*** STORED DATA ***

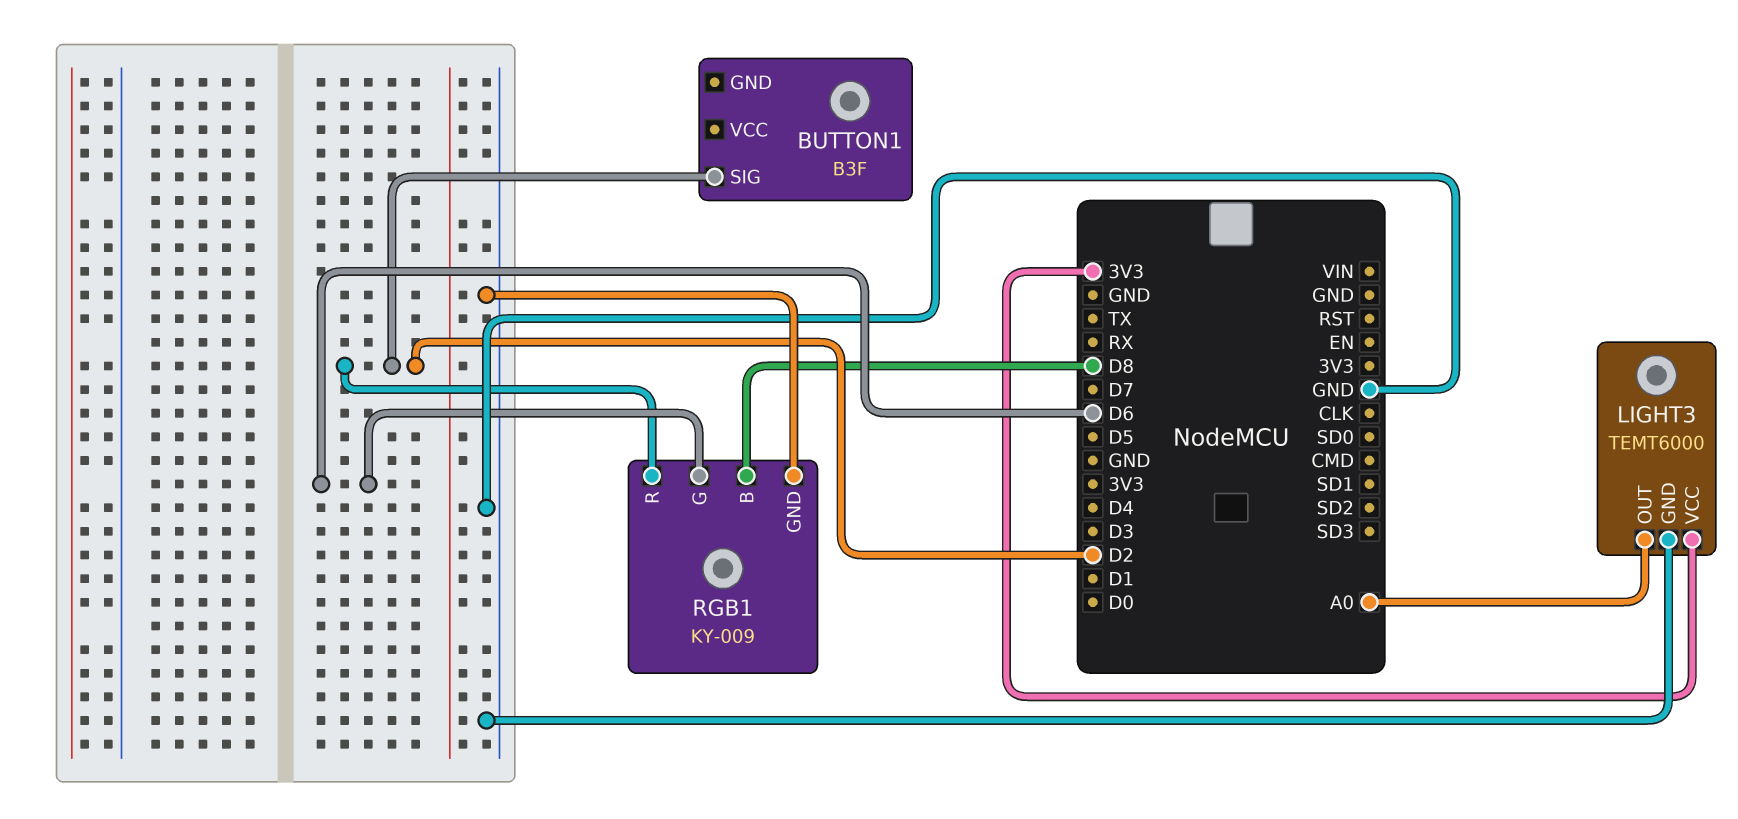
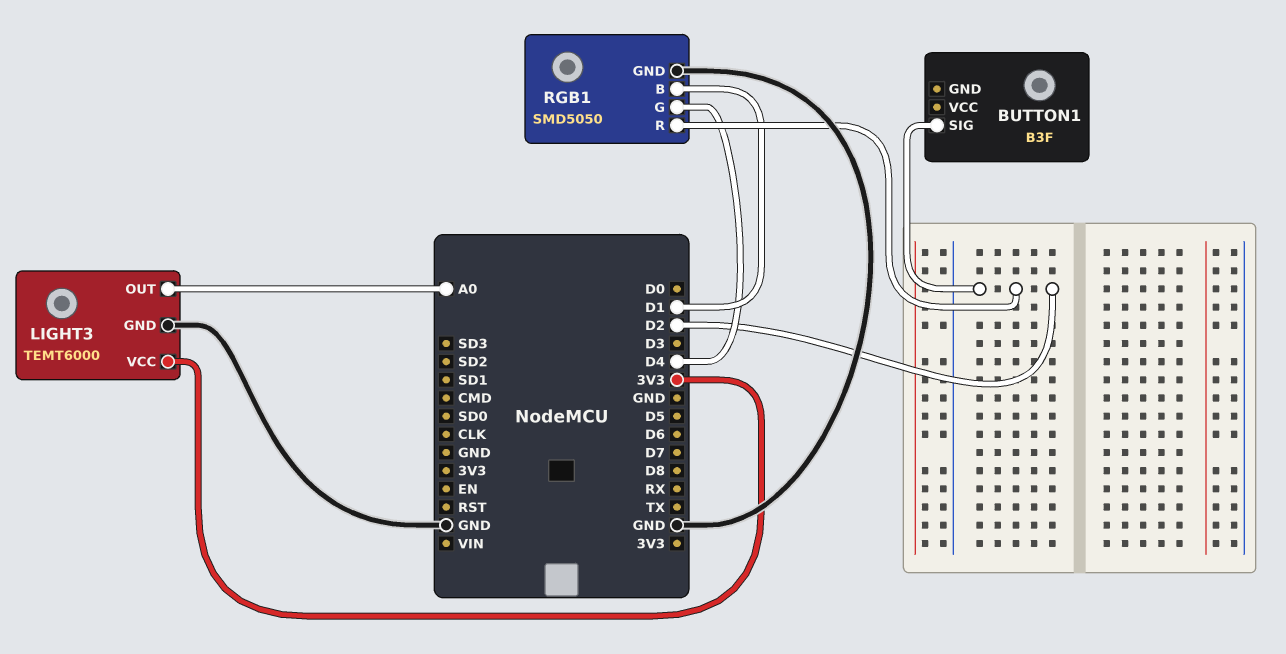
RGB1: KY-009 -> SMD5050
RGB1 pin B: D8 -> D1
RGB1 pin G: D6 -> D4

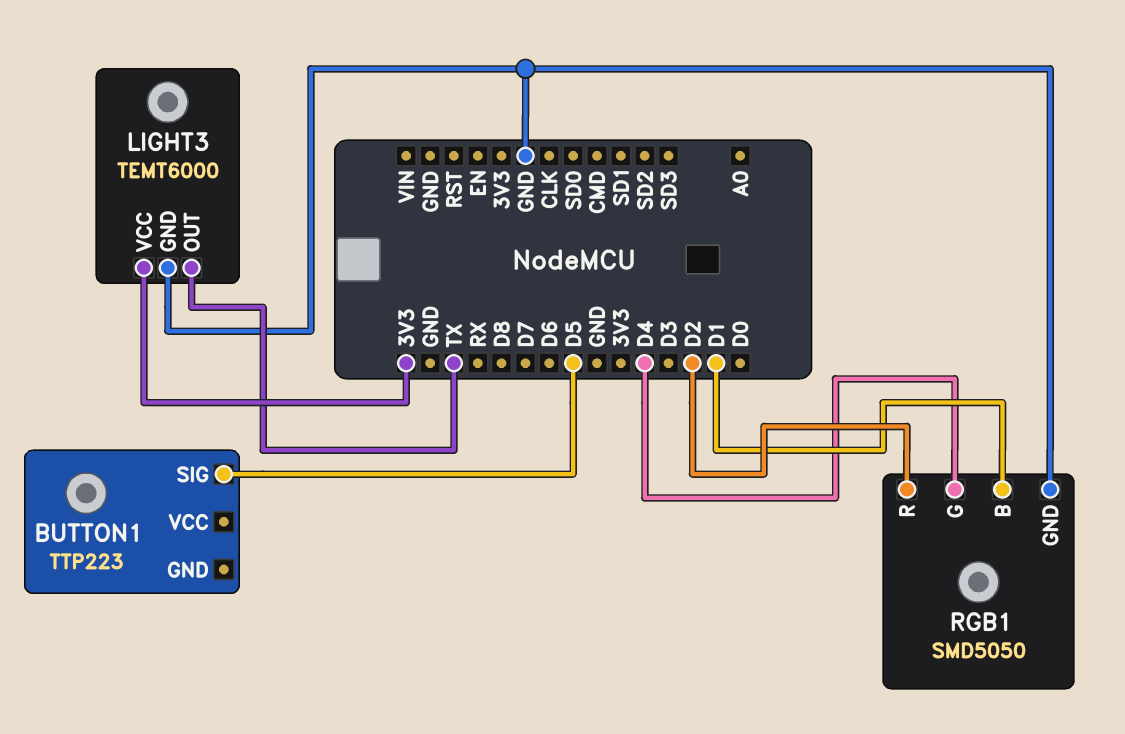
BUTTON1: B3F -> TTP223
BUTTON1 pin SIG: D2 -> D5
LIGHT3 pin OUT: A0 -> TX

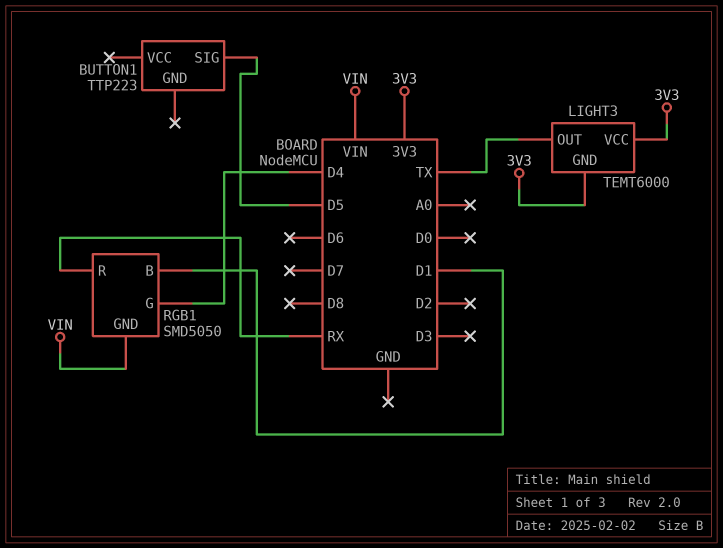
LIGHT3 pin GND: GND -> 3V3
RGB1 pin GND: GND -> VIN
RGB1 pin R: D2 -> RX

*** End of STORED DATA ***

Would you return the records exactly, keeping out every picture?

RGB1: KY-009 -> SMD5050
RGB1 pin B: D8 -> D1
RGB1 pin G: D6 -> D4

BUTTON1: B3F -> TTP223
BUTTON1 pin SIG: D2 -> D5
LIGHT3 pin OUT: A0 -> TX

LIGHT3 pin GND: GND -> 3V3
RGB1 pin GND: GND -> VIN
RGB1 pin R: D2 -> RX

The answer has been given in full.